• What to do: Here the job is to repeat the listing exactly, but not the pictures in it.

• Recorded information:
▼

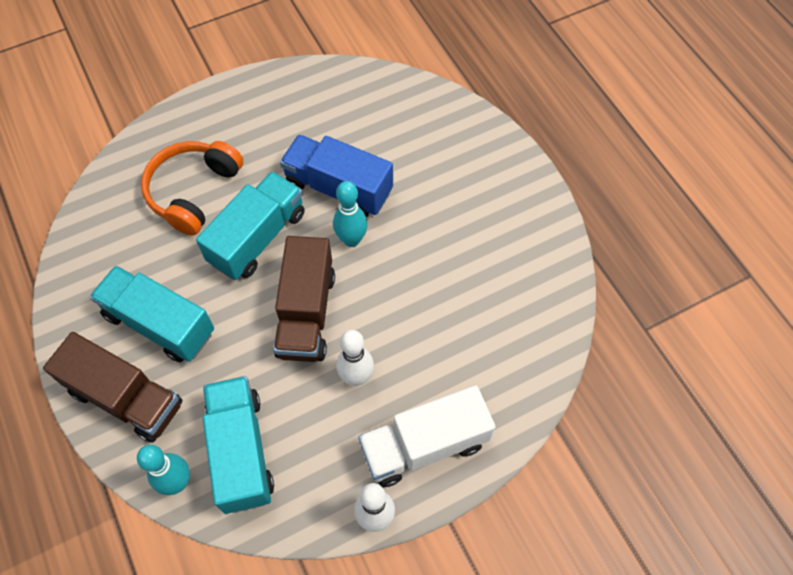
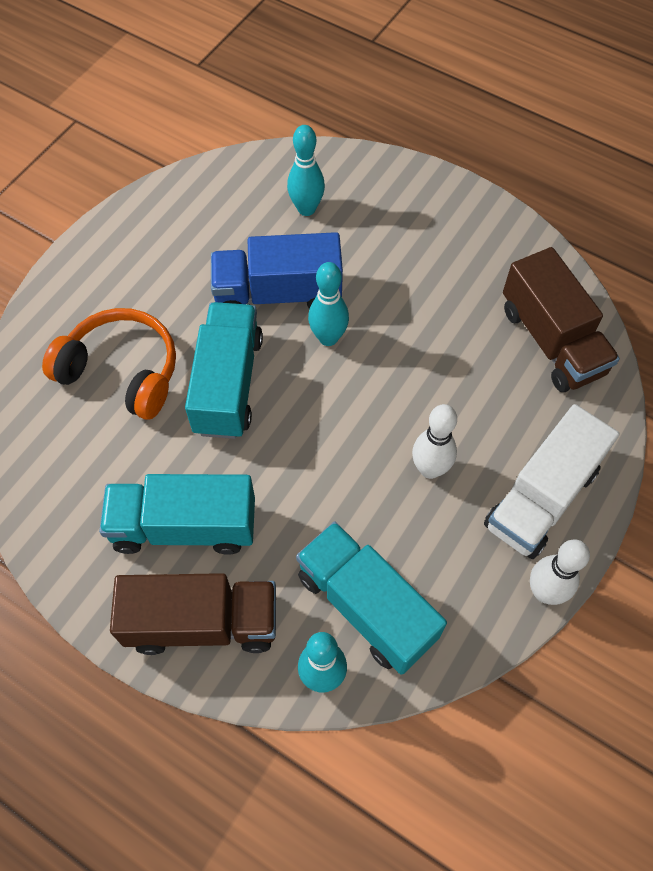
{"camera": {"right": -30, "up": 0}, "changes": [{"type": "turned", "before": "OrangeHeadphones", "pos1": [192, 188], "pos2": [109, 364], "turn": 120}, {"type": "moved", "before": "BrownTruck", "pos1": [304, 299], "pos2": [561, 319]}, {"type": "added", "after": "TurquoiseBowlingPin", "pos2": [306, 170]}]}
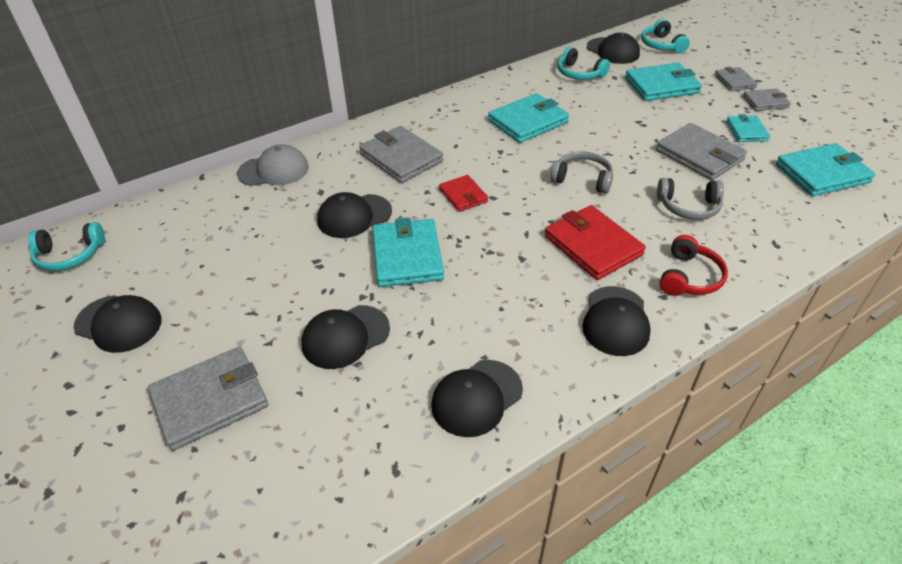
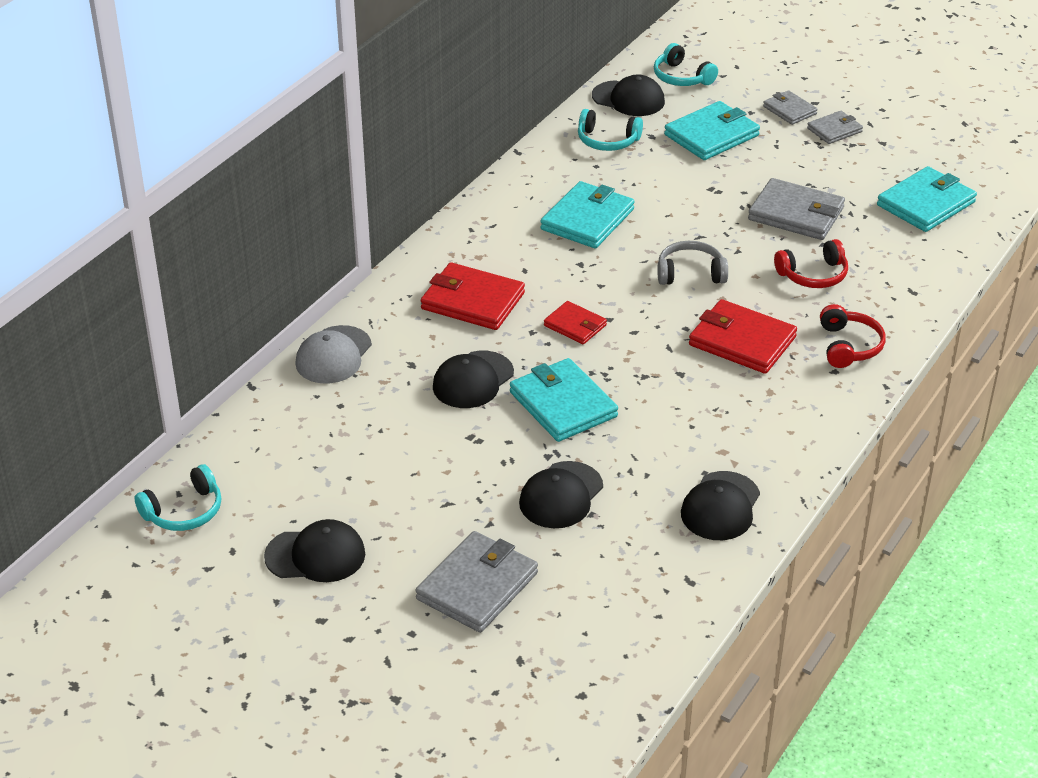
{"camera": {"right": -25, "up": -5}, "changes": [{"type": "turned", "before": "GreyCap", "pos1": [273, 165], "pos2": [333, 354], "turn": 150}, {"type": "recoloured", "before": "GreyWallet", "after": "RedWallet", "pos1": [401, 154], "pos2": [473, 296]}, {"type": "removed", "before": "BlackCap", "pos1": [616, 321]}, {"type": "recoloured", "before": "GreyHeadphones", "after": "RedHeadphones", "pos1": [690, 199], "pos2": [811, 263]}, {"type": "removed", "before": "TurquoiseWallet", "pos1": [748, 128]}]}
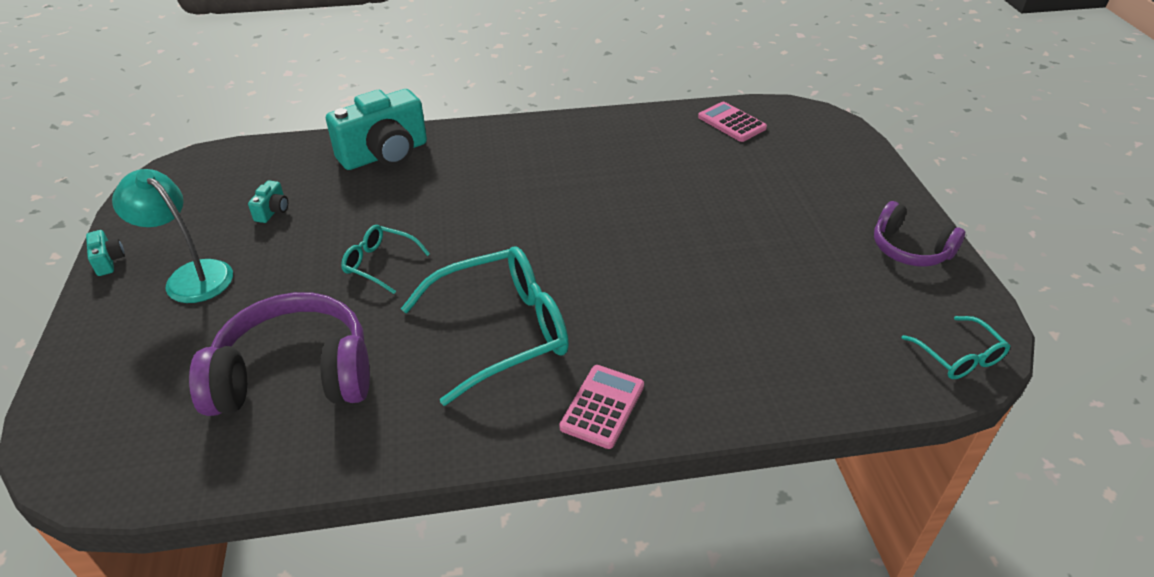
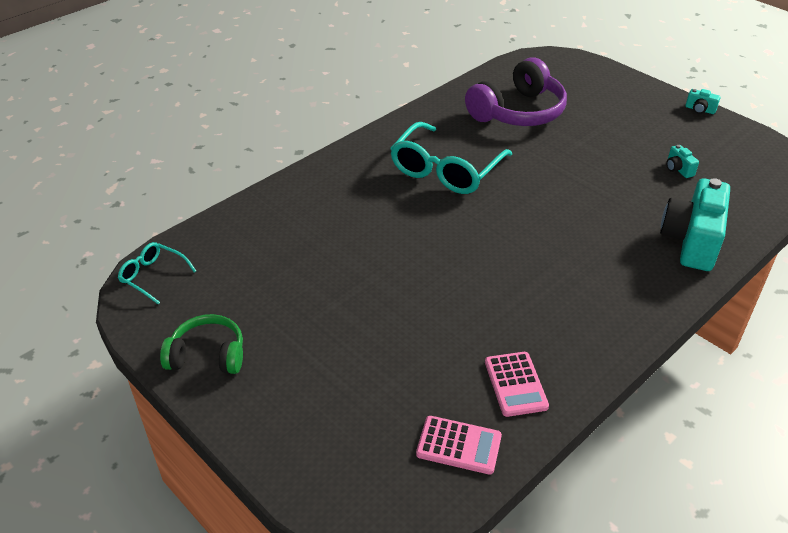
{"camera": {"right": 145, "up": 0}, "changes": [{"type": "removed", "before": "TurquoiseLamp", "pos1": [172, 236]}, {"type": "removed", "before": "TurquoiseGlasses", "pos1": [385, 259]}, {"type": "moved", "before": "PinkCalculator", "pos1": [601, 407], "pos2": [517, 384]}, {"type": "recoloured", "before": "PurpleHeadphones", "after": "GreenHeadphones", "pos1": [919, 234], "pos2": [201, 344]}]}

▲

• Solution for this task:
{"camera": {"right": -30, "up": 0}, "changes": [{"type": "turned", "before": "OrangeHeadphones", "pos1": [192, 188], "pos2": [109, 364], "turn": 120}, {"type": "moved", "before": "BrownTruck", "pos1": [304, 299], "pos2": [561, 319]}, {"type": "added", "after": "TurquoiseBowlingPin", "pos2": [306, 170]}]}
{"camera": {"right": -25, "up": -5}, "changes": [{"type": "turned", "before": "GreyCap", "pos1": [273, 165], "pos2": [333, 354], "turn": 150}, {"type": "recoloured", "before": "GreyWallet", "after": "RedWallet", "pos1": [401, 154], "pos2": [473, 296]}, {"type": "removed", "before": "BlackCap", "pos1": [616, 321]}, {"type": "recoloured", "before": "GreyHeadphones", "after": "RedHeadphones", "pos1": [690, 199], "pos2": [811, 263]}, {"type": "removed", "before": "TurquoiseWallet", "pos1": [748, 128]}]}
{"camera": {"right": 145, "up": 0}, "changes": [{"type": "removed", "before": "TurquoiseLamp", "pos1": [172, 236]}, {"type": "removed", "before": "TurquoiseGlasses", "pos1": [385, 259]}, {"type": "moved", "before": "PinkCalculator", "pos1": [601, 407], "pos2": [517, 384]}, {"type": "recoloured", "before": "PurpleHeadphones", "after": "GreenHeadphones", "pos1": [919, 234], "pos2": [201, 344]}]}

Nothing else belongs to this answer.